### About this task
If a line in the entries below includes the string "plus", copy it out.

(Before-and-after change data)
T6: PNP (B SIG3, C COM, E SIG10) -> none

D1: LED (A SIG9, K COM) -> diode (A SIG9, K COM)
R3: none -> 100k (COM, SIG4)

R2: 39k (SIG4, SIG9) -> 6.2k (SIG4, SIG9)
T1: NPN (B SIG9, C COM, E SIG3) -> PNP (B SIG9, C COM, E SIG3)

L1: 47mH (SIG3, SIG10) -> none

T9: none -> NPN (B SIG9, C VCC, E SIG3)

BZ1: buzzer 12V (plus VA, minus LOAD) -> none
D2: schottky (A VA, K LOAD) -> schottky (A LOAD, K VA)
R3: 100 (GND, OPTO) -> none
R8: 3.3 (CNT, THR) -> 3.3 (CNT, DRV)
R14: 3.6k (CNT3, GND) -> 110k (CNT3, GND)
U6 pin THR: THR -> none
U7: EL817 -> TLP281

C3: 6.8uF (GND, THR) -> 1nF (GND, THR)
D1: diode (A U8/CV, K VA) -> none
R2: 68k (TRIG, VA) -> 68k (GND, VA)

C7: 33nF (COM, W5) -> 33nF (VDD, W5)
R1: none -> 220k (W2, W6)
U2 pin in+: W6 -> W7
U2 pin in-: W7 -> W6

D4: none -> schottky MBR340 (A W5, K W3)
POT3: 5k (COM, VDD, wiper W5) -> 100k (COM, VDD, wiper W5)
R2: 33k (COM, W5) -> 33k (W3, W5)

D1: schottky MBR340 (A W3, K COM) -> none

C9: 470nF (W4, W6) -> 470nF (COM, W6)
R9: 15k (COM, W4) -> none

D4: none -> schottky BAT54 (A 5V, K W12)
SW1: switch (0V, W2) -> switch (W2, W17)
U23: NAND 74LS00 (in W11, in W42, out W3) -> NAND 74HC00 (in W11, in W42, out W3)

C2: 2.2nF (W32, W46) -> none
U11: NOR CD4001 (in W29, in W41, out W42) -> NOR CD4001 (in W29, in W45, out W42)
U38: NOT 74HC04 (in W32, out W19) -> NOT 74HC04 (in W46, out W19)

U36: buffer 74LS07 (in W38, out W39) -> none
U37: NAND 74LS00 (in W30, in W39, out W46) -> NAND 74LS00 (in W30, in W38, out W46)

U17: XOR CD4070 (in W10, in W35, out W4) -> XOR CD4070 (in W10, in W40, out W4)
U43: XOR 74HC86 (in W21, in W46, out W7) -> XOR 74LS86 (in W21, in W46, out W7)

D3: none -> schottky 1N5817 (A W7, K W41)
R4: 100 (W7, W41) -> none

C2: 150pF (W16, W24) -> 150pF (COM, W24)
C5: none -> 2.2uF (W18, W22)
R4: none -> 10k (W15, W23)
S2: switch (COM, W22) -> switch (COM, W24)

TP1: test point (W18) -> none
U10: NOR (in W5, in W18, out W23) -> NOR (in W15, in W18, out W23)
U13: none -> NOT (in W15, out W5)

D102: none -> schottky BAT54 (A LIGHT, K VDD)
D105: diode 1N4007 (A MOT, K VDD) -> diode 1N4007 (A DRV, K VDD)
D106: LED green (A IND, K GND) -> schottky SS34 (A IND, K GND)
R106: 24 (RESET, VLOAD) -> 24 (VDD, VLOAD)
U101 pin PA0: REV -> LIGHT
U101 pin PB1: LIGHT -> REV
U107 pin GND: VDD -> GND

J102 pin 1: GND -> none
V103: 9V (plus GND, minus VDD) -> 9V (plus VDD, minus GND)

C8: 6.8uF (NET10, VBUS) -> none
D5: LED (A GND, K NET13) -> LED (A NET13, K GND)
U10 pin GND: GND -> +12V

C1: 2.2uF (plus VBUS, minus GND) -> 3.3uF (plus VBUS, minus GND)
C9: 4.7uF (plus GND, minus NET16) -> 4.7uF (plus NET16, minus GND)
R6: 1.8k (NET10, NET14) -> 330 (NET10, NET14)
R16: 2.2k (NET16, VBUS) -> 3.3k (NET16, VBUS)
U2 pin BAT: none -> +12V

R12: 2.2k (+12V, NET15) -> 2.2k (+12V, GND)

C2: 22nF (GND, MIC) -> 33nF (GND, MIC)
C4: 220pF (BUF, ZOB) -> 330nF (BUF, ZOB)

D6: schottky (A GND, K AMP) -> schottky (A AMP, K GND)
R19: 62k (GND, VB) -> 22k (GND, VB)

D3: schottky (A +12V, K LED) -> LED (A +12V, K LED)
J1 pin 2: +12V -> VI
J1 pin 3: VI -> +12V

### Exercise answer
BZ1: buzzer 12V (plus VA, minus LOAD) -> none
V103: 9V (plus GND, minus VDD) -> 9V (plus VDD, minus GND)
C1: 2.2uF (plus VBUS, minus GND) -> 3.3uF (plus VBUS, minus GND)
C9: 4.7uF (plus GND, minus NET16) -> 4.7uF (plus NET16, minus GND)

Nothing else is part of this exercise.